WHAT YOU NEED TO DO:
In the data that follows, find the line with "RADIO pin MISO: D23 -> D19"; transcribe it, every later line up to the one with "TOF pin XSHUT: D27 -> D13", and that line as well, exactly and with no others.

Content starts

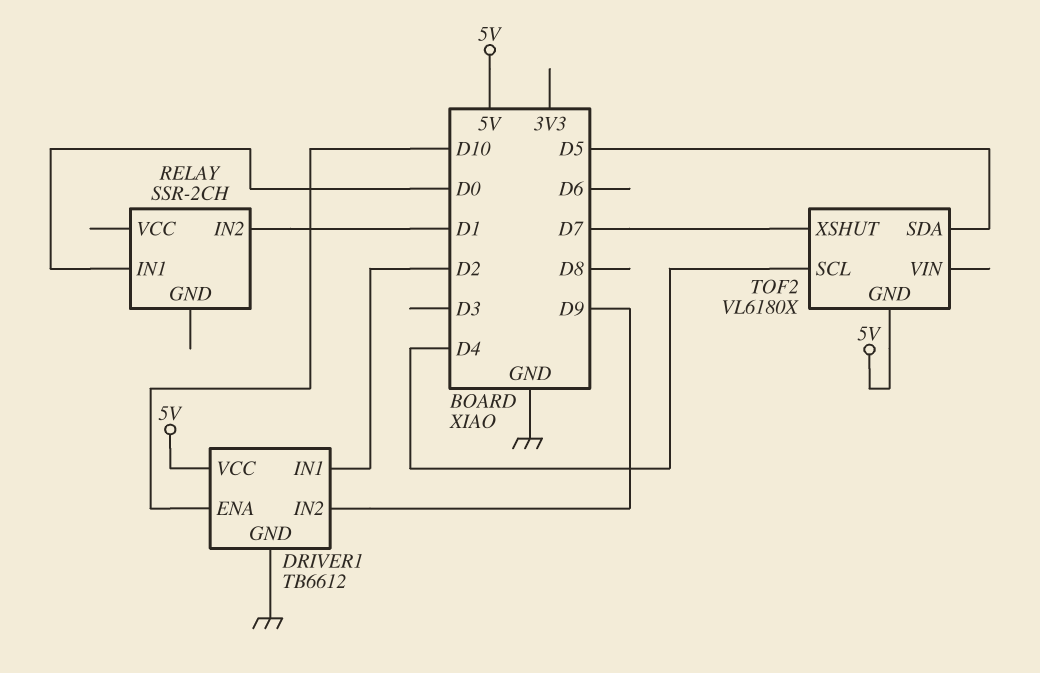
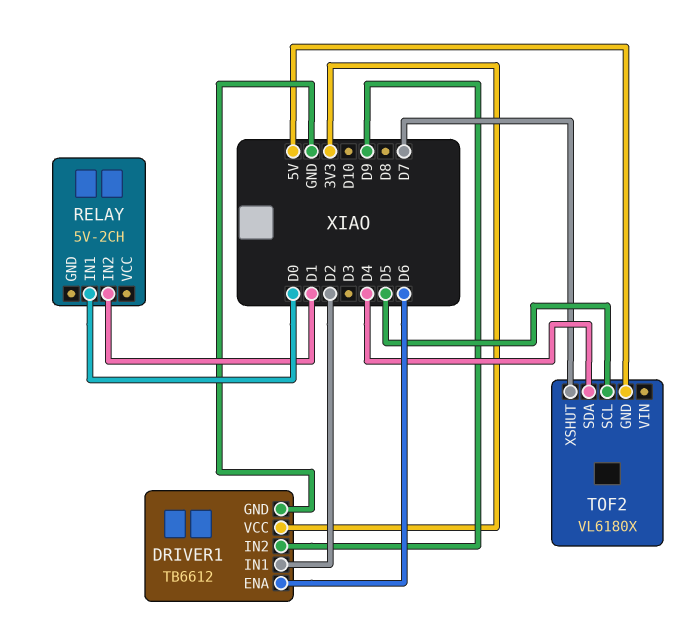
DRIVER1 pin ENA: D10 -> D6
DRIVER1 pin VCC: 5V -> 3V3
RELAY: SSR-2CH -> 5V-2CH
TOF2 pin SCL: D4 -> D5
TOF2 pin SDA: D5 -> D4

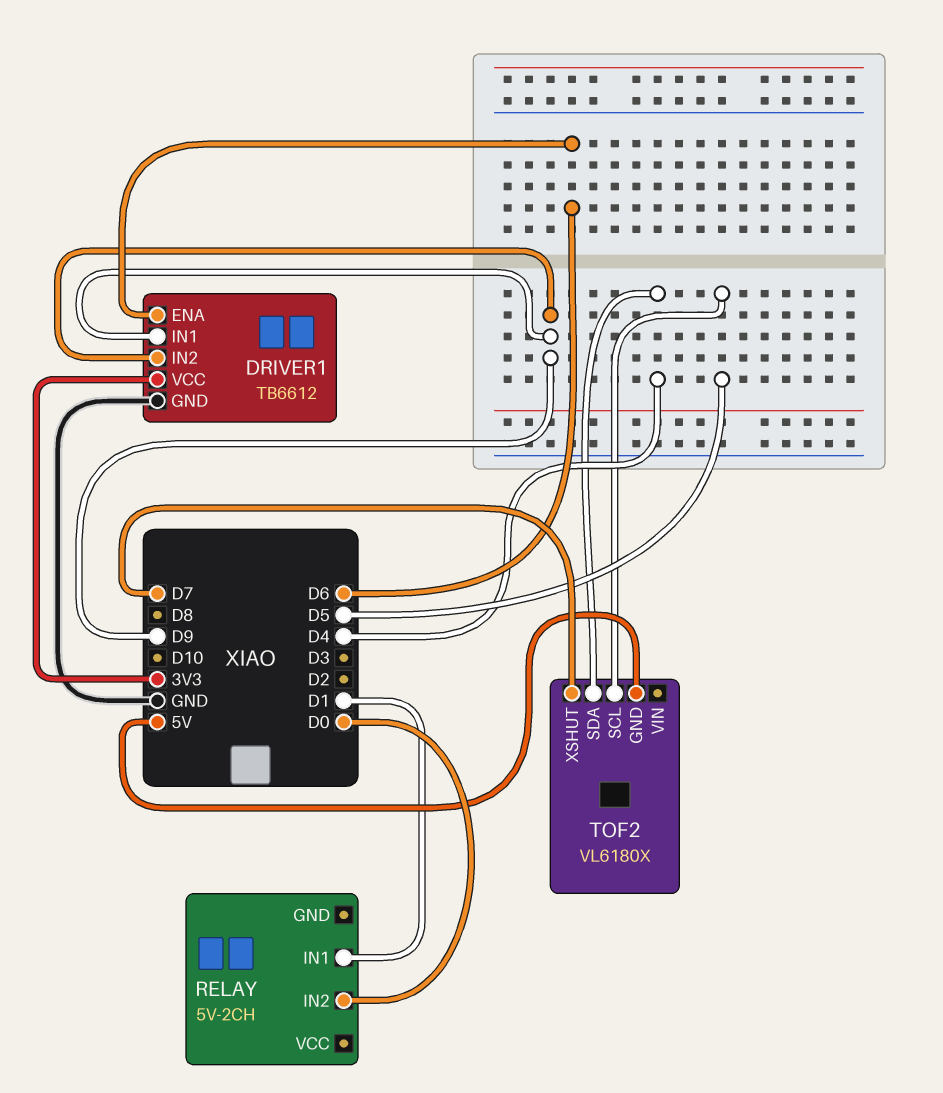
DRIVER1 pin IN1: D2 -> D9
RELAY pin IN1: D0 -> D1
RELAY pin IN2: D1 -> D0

Content ends
Content starts

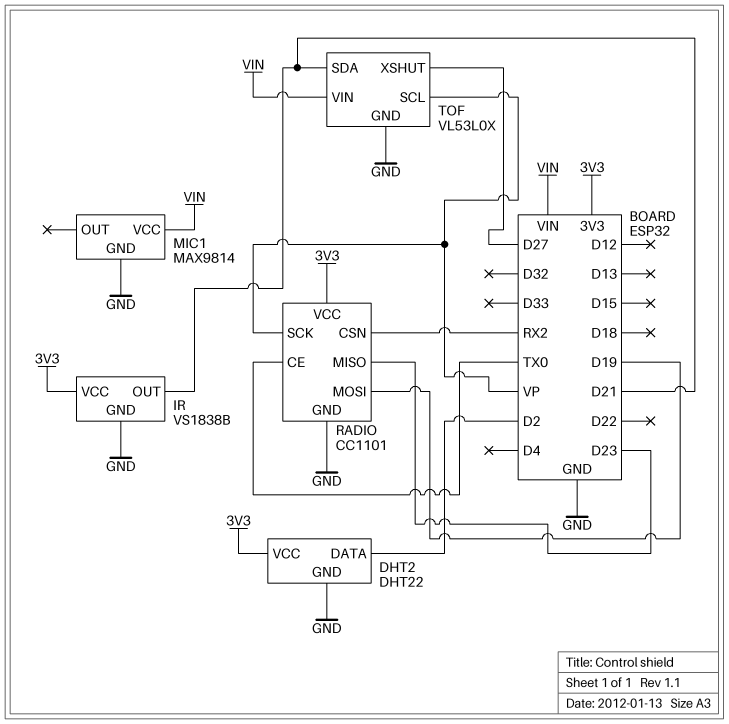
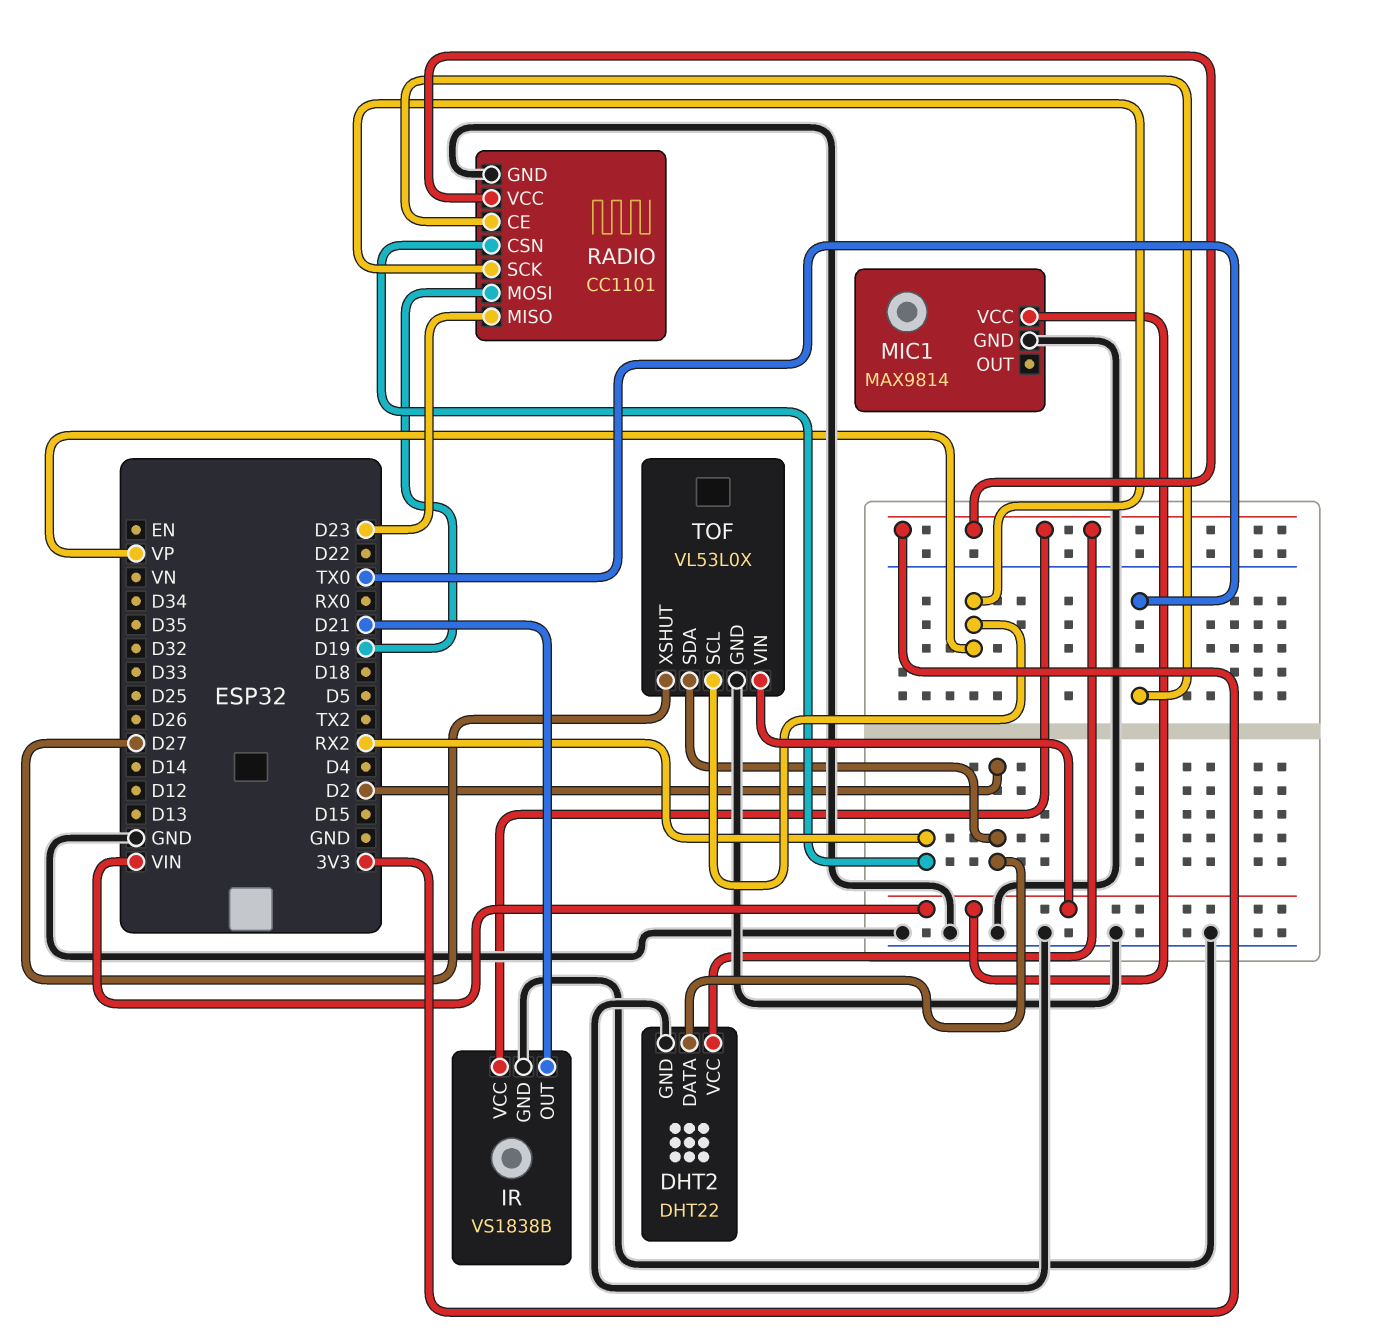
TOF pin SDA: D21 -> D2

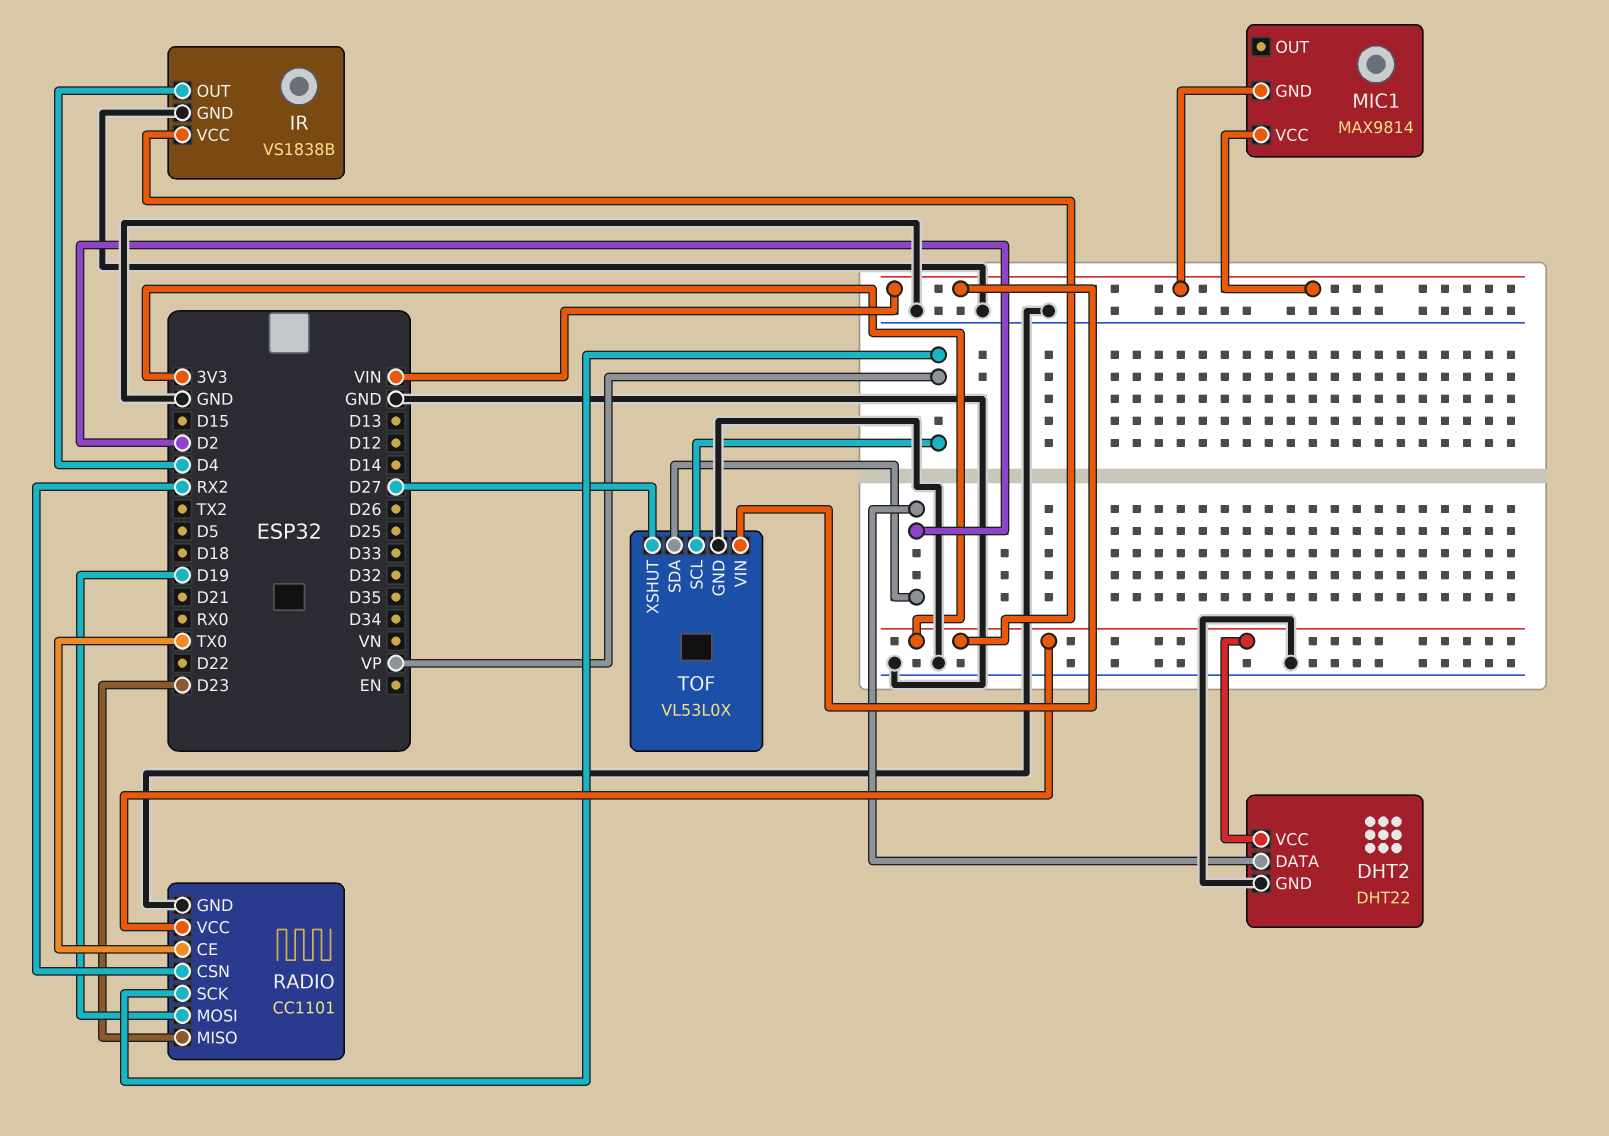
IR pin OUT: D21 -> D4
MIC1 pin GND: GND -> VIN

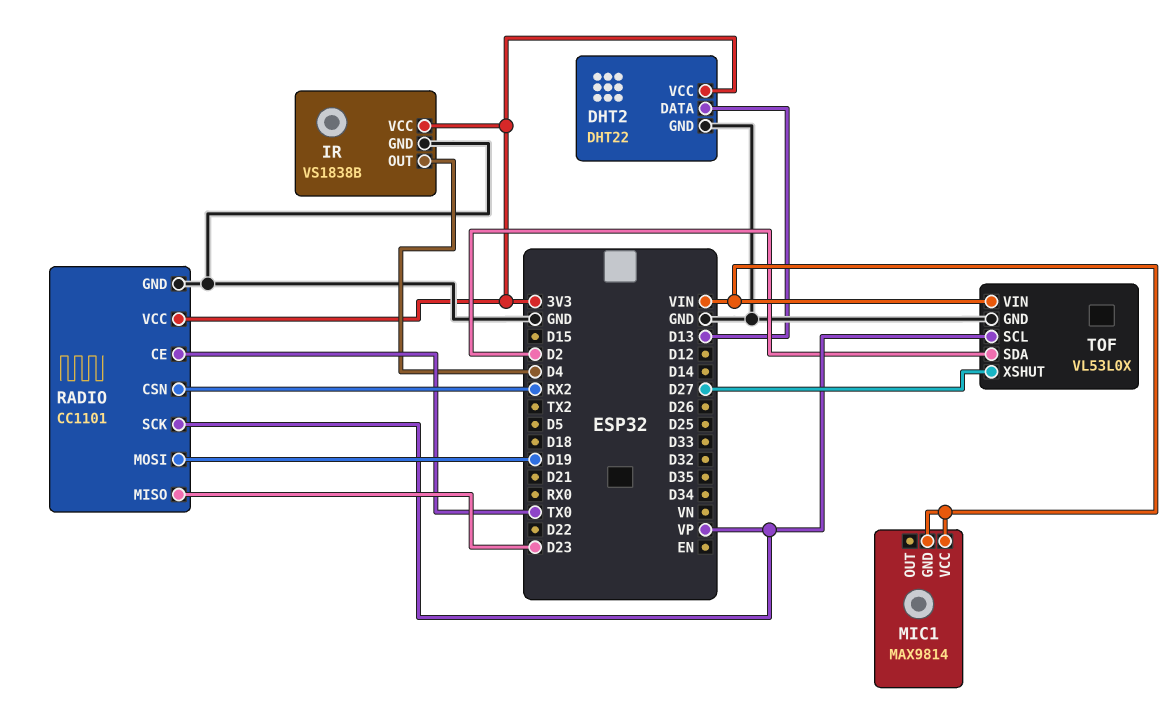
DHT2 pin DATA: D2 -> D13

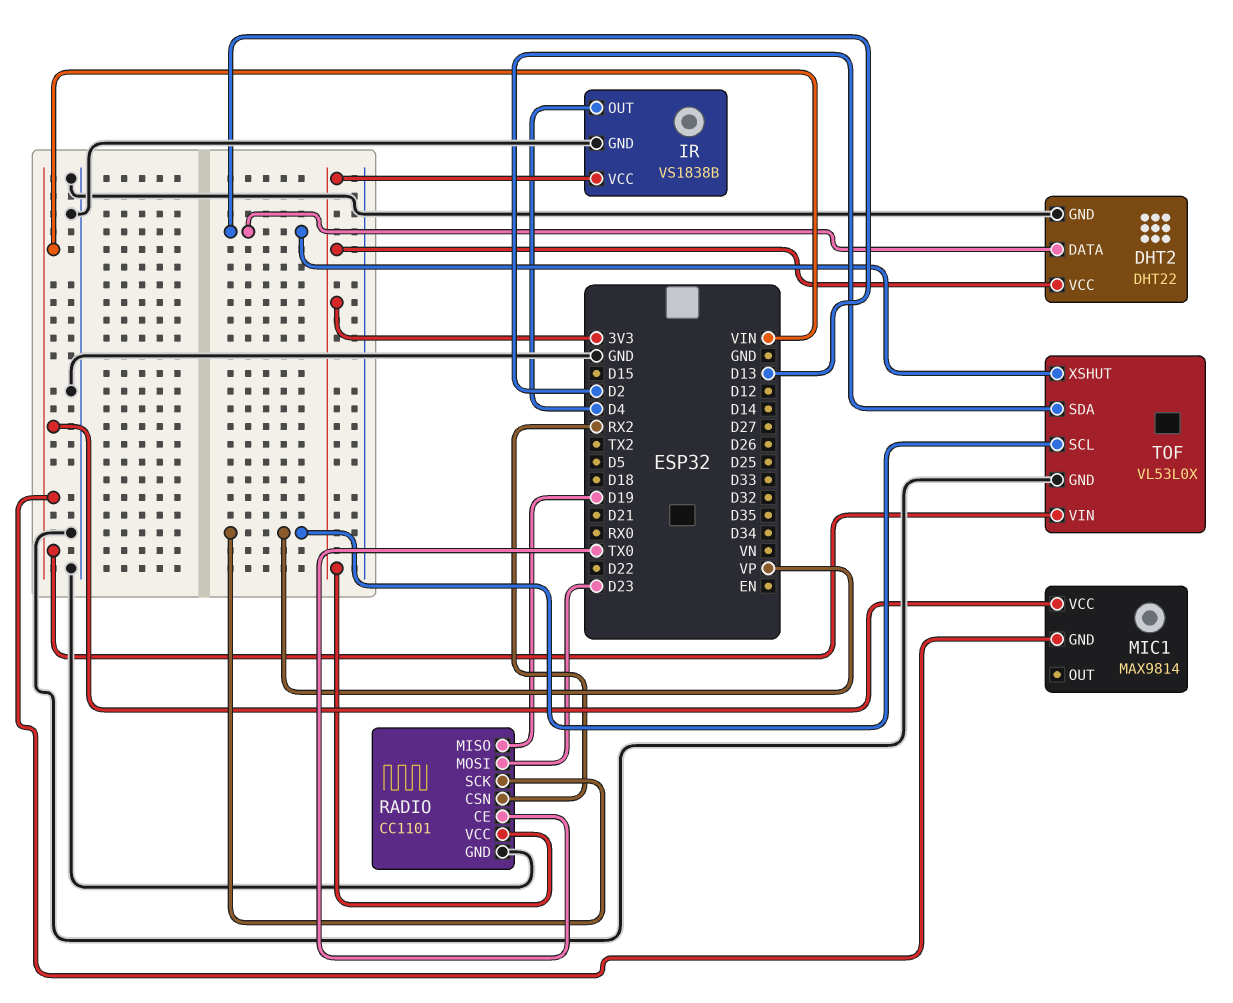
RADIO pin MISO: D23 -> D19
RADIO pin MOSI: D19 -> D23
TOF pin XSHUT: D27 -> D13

Content ends

RESULT OF THIS TASK:
RADIO pin MISO: D23 -> D19
RADIO pin MOSI: D19 -> D23
TOF pin XSHUT: D27 -> D13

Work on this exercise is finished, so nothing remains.